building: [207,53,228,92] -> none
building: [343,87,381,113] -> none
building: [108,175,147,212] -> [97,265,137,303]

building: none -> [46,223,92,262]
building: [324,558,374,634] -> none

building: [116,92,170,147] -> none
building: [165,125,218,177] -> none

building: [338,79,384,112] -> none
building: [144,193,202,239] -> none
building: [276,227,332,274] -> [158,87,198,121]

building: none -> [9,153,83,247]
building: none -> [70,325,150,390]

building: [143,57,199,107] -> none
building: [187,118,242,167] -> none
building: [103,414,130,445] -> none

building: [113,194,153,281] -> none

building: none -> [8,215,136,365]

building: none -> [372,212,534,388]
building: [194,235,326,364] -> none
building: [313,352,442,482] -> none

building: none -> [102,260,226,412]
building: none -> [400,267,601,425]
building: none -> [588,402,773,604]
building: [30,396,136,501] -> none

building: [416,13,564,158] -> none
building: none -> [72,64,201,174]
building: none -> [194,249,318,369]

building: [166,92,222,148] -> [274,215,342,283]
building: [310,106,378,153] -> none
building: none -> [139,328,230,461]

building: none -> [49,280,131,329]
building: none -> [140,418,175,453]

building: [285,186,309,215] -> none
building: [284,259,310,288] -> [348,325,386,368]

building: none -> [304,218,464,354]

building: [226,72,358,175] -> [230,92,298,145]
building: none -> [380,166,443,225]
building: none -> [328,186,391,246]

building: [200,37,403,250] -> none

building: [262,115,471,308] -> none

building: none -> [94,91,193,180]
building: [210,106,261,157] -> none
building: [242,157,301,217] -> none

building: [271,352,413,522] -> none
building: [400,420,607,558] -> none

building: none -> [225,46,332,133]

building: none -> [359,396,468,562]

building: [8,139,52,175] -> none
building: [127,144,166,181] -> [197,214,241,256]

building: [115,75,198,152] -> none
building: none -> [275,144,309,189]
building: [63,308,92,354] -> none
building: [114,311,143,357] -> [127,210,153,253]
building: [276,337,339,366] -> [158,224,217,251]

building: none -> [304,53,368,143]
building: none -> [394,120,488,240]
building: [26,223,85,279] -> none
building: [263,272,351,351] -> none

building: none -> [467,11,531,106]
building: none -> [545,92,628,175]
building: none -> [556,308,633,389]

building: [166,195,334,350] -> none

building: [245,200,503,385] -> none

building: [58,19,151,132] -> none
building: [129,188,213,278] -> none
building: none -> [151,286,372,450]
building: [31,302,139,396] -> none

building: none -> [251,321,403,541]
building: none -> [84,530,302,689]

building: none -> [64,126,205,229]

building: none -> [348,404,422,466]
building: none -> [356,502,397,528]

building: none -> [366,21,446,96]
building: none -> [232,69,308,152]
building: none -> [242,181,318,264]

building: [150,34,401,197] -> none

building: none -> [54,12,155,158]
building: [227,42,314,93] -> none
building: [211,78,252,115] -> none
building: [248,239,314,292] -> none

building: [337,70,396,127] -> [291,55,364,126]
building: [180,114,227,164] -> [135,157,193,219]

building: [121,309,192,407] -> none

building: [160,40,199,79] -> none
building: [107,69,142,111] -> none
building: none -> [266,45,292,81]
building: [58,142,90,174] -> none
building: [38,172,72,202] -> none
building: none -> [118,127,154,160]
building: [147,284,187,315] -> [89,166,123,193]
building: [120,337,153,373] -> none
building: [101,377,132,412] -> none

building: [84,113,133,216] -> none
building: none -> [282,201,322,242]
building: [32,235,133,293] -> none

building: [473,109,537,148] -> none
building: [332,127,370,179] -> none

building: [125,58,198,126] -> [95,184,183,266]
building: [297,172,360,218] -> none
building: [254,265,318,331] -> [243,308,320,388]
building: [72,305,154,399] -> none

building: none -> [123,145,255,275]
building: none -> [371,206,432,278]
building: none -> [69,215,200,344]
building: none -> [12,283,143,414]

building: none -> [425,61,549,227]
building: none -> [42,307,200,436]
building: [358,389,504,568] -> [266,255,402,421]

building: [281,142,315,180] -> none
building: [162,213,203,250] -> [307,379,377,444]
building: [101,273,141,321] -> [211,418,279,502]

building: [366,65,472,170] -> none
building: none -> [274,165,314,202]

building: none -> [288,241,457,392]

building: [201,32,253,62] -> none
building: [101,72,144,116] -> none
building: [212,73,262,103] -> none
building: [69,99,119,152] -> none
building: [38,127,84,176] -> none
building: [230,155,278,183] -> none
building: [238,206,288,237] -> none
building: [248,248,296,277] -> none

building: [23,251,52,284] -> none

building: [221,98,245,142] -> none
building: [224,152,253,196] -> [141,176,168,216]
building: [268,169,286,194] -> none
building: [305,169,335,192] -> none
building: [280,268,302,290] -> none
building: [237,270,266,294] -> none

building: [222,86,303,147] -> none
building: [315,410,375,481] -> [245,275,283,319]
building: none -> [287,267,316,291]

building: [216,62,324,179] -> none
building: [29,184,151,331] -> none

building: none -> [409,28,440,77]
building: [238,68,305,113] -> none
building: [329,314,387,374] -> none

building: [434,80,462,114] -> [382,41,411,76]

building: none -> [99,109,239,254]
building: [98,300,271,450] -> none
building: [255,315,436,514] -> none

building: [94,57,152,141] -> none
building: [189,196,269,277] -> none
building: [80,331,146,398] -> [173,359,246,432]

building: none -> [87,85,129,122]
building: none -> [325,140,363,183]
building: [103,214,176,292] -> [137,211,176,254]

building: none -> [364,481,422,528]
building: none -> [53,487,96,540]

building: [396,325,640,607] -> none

Required action »
Output should match, line for line, the stretch of the material above from the line holding "building: none -> [151,286,372,450]" through the line holding "building: [180,114,227,164] ->".

Output for this exercise »
building: none -> [151,286,372,450]
building: [31,302,139,396] -> none

building: none -> [251,321,403,541]
building: none -> [84,530,302,689]

building: none -> [64,126,205,229]

building: none -> [348,404,422,466]
building: none -> [356,502,397,528]

building: none -> [366,21,446,96]
building: none -> [232,69,308,152]
building: none -> [242,181,318,264]

building: [150,34,401,197] -> none

building: none -> [54,12,155,158]
building: [227,42,314,93] -> none
building: [211,78,252,115] -> none
building: [248,239,314,292] -> none

building: [337,70,396,127] -> [291,55,364,126]
building: [180,114,227,164] -> [135,157,193,219]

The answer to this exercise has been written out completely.